§ **Problem details**
Starting at the line that holds "IC34: NAND 74LS00" and stopping at the line that holds "TP102: test point (W13) -> none", restate the records below word for word, with both of those lines included.
START Data shown
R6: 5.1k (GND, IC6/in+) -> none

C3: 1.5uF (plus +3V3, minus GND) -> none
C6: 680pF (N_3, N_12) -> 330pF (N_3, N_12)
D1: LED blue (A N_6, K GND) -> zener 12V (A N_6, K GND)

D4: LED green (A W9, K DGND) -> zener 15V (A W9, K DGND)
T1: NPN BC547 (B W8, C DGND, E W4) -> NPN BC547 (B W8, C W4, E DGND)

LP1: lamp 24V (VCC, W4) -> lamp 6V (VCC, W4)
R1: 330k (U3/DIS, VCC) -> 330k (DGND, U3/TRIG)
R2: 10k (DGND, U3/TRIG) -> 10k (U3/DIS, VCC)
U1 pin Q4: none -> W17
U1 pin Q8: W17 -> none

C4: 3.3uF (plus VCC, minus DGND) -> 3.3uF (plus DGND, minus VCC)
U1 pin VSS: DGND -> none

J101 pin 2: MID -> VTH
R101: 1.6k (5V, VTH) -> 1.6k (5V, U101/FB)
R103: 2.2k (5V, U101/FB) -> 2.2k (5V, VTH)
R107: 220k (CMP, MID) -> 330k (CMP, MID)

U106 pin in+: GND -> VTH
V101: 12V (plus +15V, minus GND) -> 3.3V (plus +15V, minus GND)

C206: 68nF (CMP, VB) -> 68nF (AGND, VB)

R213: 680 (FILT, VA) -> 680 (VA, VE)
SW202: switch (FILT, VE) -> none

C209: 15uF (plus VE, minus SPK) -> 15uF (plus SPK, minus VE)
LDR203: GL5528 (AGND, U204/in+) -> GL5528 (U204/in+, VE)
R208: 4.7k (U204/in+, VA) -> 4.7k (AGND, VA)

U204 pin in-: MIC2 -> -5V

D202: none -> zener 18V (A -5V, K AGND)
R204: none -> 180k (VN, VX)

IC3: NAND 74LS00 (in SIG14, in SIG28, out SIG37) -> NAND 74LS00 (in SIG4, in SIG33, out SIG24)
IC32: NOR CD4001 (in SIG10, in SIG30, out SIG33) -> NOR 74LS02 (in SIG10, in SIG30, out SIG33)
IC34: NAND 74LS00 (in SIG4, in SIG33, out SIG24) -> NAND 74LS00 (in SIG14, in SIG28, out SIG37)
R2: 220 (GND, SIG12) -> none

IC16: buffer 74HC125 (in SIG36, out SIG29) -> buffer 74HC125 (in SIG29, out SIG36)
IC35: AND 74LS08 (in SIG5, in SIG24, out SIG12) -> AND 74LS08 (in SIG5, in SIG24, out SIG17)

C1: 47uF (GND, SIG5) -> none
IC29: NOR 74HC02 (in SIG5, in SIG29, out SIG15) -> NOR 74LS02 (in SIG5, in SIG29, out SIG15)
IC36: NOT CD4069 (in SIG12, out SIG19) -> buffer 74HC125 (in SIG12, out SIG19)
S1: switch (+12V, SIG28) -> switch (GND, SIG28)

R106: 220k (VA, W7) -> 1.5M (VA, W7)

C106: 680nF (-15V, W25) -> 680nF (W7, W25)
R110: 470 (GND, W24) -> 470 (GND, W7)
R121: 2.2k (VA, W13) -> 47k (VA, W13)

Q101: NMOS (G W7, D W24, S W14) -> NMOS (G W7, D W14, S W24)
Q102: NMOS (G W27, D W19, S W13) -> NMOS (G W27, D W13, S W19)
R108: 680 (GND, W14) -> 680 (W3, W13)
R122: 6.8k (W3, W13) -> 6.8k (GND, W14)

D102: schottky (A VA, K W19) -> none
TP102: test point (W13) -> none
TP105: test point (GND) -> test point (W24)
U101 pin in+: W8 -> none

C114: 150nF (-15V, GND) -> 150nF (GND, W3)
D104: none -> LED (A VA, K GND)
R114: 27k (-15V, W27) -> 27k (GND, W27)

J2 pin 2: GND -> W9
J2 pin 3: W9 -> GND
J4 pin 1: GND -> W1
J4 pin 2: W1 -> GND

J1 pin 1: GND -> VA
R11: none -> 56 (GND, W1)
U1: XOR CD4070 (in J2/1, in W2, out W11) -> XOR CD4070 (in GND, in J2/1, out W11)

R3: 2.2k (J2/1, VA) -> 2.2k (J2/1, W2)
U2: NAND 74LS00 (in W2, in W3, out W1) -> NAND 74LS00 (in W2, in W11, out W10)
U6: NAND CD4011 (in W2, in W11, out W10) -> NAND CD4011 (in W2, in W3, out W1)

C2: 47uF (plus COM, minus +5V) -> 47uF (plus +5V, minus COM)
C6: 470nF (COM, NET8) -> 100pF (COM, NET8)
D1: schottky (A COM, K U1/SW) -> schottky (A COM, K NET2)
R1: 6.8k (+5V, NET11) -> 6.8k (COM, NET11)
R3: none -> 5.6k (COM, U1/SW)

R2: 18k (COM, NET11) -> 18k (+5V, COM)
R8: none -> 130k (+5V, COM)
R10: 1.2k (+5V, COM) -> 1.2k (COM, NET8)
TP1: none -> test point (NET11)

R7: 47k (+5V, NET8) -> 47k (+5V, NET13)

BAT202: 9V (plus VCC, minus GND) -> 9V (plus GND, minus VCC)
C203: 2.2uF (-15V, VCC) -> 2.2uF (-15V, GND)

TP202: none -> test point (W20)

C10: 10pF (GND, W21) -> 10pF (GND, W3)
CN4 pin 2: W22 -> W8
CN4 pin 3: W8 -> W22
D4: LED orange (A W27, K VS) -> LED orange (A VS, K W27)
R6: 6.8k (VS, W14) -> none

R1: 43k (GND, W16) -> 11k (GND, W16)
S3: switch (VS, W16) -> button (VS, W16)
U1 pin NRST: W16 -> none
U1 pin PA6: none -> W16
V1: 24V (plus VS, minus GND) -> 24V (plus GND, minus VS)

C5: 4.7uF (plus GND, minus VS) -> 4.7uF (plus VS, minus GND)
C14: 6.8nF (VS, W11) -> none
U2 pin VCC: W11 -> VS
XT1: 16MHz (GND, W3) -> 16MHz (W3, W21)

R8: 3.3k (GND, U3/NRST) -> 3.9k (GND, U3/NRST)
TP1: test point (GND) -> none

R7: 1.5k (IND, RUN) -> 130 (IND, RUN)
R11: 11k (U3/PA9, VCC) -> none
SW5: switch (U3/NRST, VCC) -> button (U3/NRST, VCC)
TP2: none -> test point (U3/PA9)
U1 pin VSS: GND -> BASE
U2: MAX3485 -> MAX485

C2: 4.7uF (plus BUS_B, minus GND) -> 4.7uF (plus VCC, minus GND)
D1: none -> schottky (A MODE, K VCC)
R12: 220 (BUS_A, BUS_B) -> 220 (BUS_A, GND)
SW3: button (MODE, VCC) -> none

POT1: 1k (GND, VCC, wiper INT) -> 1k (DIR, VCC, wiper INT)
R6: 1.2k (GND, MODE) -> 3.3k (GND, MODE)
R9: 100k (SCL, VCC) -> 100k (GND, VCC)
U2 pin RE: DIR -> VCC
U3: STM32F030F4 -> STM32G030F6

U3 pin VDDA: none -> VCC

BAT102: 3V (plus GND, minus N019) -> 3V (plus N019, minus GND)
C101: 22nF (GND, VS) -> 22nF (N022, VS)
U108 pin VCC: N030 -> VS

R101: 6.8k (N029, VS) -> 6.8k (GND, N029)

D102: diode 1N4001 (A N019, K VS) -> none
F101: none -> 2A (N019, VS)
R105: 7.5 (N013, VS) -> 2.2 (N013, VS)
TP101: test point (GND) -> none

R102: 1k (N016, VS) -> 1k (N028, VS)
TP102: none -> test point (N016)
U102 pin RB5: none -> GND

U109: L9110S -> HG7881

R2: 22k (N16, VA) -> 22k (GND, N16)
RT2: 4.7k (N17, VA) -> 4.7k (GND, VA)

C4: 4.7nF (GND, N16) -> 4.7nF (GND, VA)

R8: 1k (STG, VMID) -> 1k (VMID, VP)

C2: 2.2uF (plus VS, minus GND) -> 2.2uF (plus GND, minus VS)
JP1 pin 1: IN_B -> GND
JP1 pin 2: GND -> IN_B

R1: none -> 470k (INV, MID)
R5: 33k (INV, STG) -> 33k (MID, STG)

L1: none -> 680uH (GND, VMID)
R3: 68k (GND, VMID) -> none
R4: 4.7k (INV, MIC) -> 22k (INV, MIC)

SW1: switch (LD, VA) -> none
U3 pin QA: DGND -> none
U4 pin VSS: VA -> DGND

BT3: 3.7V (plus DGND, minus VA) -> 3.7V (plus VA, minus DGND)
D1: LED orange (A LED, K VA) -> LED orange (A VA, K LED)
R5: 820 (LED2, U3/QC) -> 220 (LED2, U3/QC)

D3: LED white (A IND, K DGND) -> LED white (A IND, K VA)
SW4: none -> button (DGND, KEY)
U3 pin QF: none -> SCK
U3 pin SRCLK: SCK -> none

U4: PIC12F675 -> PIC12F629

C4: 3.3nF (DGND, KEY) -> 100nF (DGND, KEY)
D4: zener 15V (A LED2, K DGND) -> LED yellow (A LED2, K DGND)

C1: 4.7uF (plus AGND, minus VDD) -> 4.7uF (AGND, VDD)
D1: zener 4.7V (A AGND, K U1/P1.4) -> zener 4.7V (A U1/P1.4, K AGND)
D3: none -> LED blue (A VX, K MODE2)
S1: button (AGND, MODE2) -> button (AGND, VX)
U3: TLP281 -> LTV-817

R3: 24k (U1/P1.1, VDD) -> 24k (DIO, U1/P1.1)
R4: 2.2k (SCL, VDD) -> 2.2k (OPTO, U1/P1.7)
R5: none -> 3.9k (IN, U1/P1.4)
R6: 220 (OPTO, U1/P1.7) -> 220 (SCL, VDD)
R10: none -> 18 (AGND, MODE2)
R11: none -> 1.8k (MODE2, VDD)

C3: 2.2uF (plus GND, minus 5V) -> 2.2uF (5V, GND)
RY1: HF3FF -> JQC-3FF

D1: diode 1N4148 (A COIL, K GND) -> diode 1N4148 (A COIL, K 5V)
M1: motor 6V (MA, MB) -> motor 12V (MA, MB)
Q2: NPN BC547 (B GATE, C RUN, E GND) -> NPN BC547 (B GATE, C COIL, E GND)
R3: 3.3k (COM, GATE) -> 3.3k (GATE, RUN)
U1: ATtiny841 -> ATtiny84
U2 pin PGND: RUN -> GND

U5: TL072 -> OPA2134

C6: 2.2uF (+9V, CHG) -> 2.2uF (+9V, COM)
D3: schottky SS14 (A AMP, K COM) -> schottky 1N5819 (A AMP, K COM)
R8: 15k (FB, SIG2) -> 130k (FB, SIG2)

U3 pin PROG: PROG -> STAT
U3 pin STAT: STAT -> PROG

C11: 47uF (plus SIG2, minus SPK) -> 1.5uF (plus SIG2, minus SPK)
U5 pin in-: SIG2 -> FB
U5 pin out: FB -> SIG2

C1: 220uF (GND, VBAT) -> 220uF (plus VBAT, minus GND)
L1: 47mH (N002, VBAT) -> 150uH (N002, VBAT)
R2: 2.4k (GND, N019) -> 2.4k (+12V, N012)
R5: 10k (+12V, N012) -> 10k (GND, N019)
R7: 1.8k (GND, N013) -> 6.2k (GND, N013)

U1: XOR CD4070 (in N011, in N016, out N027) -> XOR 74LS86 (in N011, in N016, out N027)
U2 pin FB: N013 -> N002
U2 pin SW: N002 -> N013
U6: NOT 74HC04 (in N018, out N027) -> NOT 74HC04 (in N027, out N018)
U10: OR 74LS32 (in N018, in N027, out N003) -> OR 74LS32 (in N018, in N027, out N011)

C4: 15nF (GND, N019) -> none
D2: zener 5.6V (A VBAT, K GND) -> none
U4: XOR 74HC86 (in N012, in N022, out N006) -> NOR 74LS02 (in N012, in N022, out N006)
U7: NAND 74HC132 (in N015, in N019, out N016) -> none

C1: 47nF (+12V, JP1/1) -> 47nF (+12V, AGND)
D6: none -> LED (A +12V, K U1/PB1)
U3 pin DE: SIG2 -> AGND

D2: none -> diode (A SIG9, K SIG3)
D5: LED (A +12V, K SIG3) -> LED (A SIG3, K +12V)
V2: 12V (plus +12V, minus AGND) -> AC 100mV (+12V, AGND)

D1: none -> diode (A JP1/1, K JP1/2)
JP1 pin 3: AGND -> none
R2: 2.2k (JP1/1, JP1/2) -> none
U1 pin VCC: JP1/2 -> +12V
END Data shown
§ **Your response**
IC34: NAND 74LS00 (in SIG4, in SIG33, out SIG24) -> NAND 74LS00 (in SIG14, in SIG28, out SIG37)
R2: 220 (GND, SIG12) -> none

IC16: buffer 74HC125 (in SIG36, out SIG29) -> buffer 74HC125 (in SIG29, out SIG36)
IC35: AND 74LS08 (in SIG5, in SIG24, out SIG12) -> AND 74LS08 (in SIG5, in SIG24, out SIG17)

C1: 47uF (GND, SIG5) -> none
IC29: NOR 74HC02 (in SIG5, in SIG29, out SIG15) -> NOR 74LS02 (in SIG5, in SIG29, out SIG15)
IC36: NOT CD4069 (in SIG12, out SIG19) -> buffer 74HC125 (in SIG12, out SIG19)
S1: switch (+12V, SIG28) -> switch (GND, SIG28)

R106: 220k (VA, W7) -> 1.5M (VA, W7)

C106: 680nF (-15V, W25) -> 680nF (W7, W25)
R110: 470 (GND, W24) -> 470 (GND, W7)
R121: 2.2k (VA, W13) -> 47k (VA, W13)

Q101: NMOS (G W7, D W24, S W14) -> NMOS (G W7, D W14, S W24)
Q102: NMOS (G W27, D W19, S W13) -> NMOS (G W27, D W13, S W19)
R108: 680 (GND, W14) -> 680 (W3, W13)
R122: 6.8k (W3, W13) -> 6.8k (GND, W14)

D102: schottky (A VA, K W19) -> none
TP102: test point (W13) -> none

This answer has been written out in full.